The task —
Go over the material below and report every line that contains the word "moved".

[[ Data extract, beginning ]]

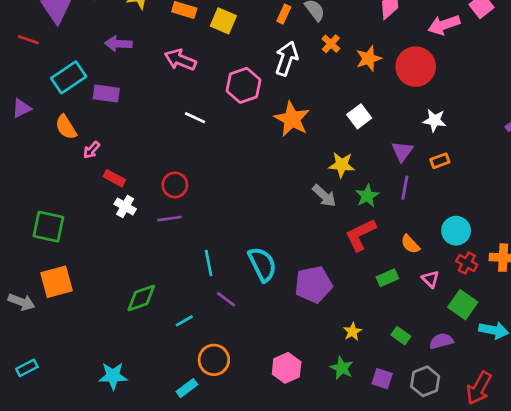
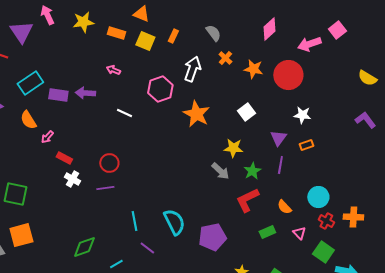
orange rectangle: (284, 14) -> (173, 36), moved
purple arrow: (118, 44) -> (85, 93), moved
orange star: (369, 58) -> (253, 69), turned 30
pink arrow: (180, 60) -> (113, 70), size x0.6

[[ Data extract, end ]]
[[ Data extract, beginning ]]

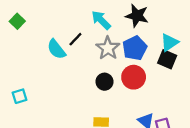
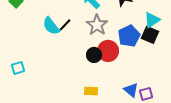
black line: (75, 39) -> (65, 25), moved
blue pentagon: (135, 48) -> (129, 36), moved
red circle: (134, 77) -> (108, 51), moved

[[ Data extract, end ]]

Result —
orange rectangle: (284, 14) -> (173, 36), moved
purple arrow: (118, 44) -> (85, 93), moved
black line: (75, 39) -> (65, 25), moved
blue pentagon: (135, 48) -> (129, 36), moved
red circle: (134, 77) -> (108, 51), moved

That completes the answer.